__AIM__. Find each line in the items that contains the word "right" and copy it out in full.

__GIVEN ENTRIES__.
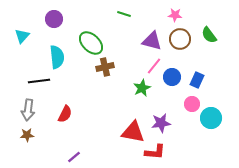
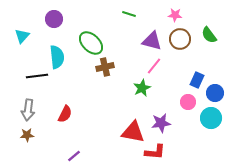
green line: moved 5 px right
blue circle: moved 43 px right, 16 px down
black line: moved 2 px left, 5 px up
pink circle: moved 4 px left, 2 px up
purple line: moved 1 px up
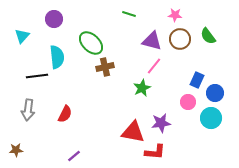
green semicircle: moved 1 px left, 1 px down
brown star: moved 11 px left, 15 px down
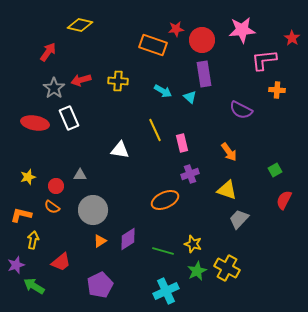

__THE ANSWER__.
green line: moved 5 px right
blue circle: moved 43 px right, 16 px down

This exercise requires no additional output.